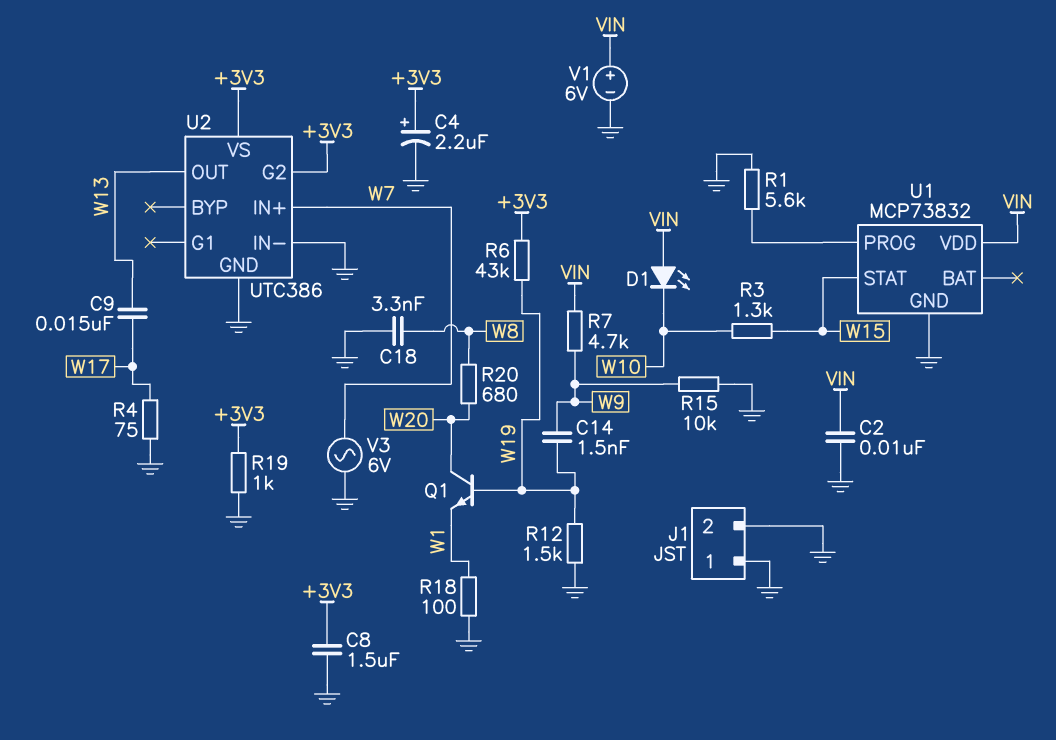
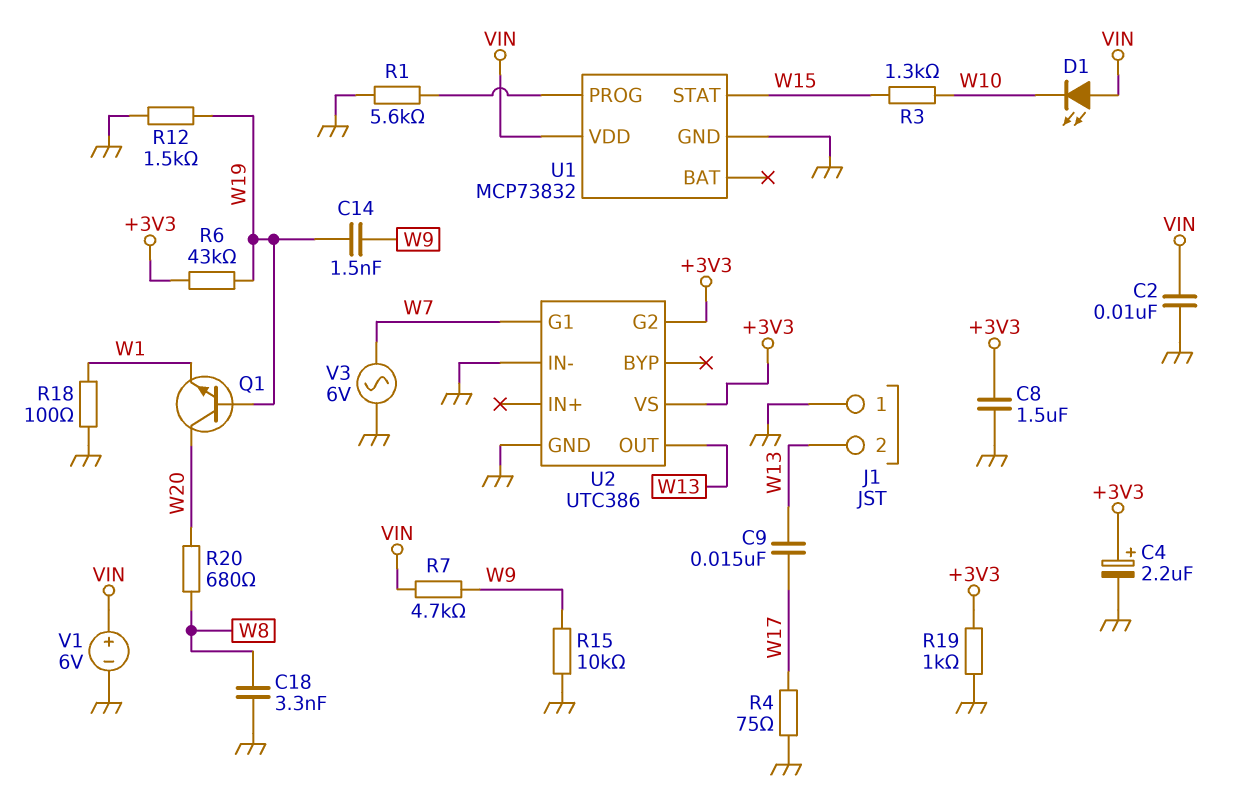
J1 pin 2: GND -> W13
U2 pin G1: none -> W7
U2 pin IN+: W7 -> none

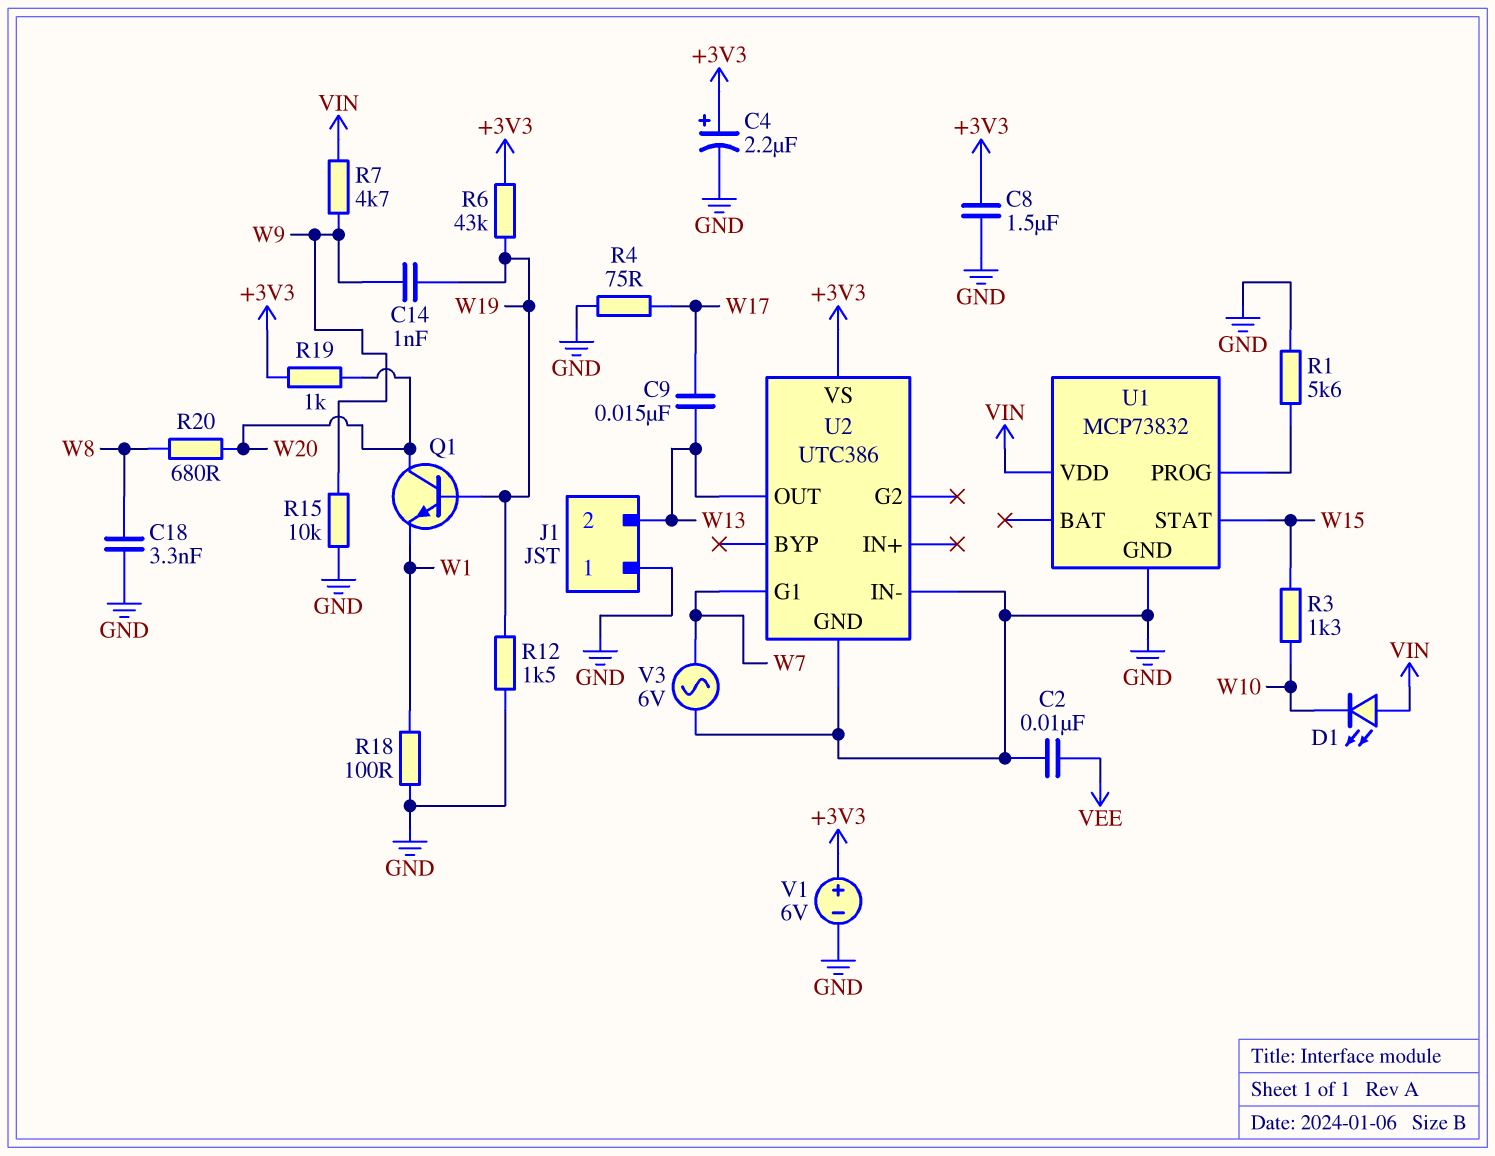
C2: 10nF (GND, VIN) -> 10nF (GND, VEE)
C14: 1.5nF (W9, W19) -> 1nF (W9, W19)
R19: 1k (+3V3, GND) -> 1k (+3V3, W20)
U2 pin G2: +3V3 -> none
V1: 6V (plus VIN, minus GND) -> 6V (plus +3V3, minus GND)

- THE TASK -
With the pictures removed, return the listing above in its exact original wording.

- WRITTEN SOLUTION -
J1 pin 2: GND -> W13
U2 pin G1: none -> W7
U2 pin IN+: W7 -> none

C2: 10nF (GND, VIN) -> 10nF (GND, VEE)
C14: 1.5nF (W9, W19) -> 1nF (W9, W19)
R19: 1k (+3V3, GND) -> 1k (+3V3, W20)
U2 pin G2: +3V3 -> none
V1: 6V (plus VIN, minus GND) -> 6V (plus +3V3, minus GND)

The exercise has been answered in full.